(Data excerpts)

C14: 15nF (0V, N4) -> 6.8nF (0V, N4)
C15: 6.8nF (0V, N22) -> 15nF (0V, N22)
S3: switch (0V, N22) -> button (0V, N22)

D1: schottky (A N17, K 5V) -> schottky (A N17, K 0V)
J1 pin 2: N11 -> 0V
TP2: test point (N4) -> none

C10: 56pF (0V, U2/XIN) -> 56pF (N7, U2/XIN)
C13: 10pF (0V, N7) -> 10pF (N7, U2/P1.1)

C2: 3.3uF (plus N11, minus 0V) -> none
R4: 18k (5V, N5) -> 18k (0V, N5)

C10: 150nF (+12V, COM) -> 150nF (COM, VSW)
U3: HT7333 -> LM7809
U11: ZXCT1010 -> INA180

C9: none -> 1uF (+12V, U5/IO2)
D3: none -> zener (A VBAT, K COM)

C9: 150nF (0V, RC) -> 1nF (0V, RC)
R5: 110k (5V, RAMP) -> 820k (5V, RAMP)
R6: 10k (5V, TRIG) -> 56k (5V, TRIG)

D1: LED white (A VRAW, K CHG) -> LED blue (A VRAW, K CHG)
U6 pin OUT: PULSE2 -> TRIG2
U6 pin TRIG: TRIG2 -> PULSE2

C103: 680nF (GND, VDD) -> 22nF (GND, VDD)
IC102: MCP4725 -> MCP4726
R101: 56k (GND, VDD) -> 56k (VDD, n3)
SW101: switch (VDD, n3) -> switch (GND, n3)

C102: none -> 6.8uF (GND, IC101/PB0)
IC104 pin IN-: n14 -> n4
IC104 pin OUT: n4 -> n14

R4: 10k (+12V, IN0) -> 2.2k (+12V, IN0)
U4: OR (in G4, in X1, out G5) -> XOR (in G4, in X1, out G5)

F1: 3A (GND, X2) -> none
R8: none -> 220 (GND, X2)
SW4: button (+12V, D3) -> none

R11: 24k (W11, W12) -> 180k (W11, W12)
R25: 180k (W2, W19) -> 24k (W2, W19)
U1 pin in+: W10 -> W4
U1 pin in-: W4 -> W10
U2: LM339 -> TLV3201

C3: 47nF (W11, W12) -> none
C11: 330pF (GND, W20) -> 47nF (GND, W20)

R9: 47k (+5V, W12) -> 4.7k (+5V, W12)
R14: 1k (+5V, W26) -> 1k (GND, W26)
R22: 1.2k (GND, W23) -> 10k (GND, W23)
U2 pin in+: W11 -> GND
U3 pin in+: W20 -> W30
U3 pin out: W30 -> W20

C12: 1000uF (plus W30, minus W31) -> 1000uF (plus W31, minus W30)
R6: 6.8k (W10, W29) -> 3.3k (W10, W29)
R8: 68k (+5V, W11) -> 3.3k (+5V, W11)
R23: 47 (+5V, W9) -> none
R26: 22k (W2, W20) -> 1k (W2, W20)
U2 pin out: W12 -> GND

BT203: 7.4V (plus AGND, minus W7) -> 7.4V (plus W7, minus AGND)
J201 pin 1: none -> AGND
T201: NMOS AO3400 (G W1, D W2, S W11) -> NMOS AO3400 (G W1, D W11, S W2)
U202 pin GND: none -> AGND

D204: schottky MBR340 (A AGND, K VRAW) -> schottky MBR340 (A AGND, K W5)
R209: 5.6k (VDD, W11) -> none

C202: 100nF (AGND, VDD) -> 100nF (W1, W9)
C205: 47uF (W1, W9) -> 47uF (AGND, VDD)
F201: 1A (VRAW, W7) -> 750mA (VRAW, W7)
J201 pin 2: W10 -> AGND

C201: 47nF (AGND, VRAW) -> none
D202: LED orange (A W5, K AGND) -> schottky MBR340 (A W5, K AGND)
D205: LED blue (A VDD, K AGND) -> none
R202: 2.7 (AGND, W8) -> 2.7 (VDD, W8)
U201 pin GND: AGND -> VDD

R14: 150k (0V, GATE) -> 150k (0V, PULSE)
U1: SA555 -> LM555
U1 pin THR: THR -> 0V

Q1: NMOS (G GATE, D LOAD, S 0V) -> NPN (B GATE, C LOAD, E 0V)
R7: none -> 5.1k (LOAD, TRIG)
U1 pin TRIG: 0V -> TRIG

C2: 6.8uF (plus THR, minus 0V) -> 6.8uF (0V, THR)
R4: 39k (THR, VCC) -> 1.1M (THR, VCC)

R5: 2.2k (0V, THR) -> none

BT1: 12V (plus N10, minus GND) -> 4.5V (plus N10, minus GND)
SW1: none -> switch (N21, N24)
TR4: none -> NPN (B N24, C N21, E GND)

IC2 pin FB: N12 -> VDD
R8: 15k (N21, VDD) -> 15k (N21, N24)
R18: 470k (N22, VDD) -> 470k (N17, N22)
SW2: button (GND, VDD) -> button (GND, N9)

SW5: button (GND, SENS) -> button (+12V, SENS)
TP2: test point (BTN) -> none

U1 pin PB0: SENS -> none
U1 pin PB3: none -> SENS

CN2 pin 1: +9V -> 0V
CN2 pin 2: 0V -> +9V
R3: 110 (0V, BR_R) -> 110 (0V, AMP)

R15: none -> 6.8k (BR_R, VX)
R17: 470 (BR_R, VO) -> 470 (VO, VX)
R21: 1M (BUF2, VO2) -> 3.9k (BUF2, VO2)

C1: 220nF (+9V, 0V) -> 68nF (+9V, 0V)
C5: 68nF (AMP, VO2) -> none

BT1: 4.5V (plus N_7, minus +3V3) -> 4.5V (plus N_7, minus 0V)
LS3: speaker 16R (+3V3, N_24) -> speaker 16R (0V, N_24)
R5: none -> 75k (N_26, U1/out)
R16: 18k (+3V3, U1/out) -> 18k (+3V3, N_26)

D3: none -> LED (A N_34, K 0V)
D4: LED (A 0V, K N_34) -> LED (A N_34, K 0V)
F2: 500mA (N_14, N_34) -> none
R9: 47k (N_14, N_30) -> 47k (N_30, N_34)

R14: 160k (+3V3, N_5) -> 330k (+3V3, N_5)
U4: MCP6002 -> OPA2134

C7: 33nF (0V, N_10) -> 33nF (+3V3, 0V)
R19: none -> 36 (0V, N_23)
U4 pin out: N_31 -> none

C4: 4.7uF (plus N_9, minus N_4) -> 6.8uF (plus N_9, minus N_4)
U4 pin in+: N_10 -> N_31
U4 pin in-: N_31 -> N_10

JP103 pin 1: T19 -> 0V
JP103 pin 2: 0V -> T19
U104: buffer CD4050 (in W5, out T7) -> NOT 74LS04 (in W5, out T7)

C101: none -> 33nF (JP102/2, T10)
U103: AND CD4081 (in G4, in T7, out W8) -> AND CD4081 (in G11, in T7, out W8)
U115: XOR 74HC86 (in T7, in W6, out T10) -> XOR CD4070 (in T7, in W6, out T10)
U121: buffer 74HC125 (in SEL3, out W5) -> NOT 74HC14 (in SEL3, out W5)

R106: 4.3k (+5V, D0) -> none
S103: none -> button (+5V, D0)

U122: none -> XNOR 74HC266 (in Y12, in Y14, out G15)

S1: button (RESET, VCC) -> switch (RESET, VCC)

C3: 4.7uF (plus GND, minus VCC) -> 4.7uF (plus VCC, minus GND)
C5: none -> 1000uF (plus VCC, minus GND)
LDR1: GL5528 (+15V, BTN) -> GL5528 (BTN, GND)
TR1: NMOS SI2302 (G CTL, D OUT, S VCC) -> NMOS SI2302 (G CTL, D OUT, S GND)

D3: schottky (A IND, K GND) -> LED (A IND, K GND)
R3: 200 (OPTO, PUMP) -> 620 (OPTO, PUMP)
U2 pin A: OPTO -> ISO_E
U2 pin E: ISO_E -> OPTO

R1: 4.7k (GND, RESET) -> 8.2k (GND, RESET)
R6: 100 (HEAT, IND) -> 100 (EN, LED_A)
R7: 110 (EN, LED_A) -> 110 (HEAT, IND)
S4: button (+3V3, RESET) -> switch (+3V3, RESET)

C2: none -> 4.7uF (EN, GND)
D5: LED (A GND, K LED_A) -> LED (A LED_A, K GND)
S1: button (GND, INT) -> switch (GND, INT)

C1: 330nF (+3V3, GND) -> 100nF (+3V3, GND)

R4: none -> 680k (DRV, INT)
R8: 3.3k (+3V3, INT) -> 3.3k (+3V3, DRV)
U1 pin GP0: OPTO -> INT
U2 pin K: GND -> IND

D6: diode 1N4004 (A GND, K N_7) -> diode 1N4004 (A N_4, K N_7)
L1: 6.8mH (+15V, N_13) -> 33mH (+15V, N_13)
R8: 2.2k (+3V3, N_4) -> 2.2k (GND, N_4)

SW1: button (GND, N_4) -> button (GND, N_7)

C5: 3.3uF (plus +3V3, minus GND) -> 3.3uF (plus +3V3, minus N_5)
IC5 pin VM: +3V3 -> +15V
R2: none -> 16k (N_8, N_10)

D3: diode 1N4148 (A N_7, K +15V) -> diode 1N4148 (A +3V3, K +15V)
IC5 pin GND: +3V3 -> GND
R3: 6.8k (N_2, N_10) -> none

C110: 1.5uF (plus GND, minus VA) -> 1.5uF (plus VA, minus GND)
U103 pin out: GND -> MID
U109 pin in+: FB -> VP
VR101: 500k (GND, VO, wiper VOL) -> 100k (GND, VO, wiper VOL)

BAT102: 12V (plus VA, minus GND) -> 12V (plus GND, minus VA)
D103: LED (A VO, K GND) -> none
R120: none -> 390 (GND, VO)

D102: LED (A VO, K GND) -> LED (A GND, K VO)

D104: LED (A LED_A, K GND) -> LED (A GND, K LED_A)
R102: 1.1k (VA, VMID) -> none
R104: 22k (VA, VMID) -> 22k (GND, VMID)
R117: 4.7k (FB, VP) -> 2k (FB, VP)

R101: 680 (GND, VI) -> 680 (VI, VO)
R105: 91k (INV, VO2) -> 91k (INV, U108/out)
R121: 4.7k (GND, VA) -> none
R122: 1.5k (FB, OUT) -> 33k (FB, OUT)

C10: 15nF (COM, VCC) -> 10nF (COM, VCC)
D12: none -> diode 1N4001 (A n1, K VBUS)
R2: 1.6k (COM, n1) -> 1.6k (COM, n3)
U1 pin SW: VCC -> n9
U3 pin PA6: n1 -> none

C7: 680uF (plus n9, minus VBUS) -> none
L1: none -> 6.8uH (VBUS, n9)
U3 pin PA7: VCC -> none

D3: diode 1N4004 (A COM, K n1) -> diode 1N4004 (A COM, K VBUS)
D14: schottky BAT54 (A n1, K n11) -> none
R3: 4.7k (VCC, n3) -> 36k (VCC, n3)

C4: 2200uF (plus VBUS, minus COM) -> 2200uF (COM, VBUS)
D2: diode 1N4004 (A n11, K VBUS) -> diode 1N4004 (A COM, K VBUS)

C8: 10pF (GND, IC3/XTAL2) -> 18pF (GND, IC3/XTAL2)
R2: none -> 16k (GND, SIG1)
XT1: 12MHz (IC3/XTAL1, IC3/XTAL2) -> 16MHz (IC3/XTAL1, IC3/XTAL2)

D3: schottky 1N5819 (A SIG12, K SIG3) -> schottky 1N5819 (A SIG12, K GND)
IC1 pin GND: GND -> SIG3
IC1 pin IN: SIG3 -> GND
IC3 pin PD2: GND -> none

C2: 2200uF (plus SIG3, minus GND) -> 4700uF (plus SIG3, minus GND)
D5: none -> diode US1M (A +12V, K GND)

- TASK: Among the entries above, the line containing "LS3: speaker 16R", the line containing "R19: none -> 36 (0V, N_23)", and all lines between them are to be restated word for word; nothing else belongs in the reply.

- SOLUTION TO THIS EXERCISE:
LS3: speaker 16R (+3V3, N_24) -> speaker 16R (0V, N_24)
R5: none -> 75k (N_26, U1/out)
R16: 18k (+3V3, U1/out) -> 18k (+3V3, N_26)

D3: none -> LED (A N_34, K 0V)
D4: LED (A 0V, K N_34) -> LED (A N_34, K 0V)
F2: 500mA (N_14, N_34) -> none
R9: 47k (N_14, N_30) -> 47k (N_30, N_34)

R14: 160k (+3V3, N_5) -> 330k (+3V3, N_5)
U4: MCP6002 -> OPA2134

C7: 33nF (0V, N_10) -> 33nF (+3V3, 0V)
R19: none -> 36 (0V, N_23)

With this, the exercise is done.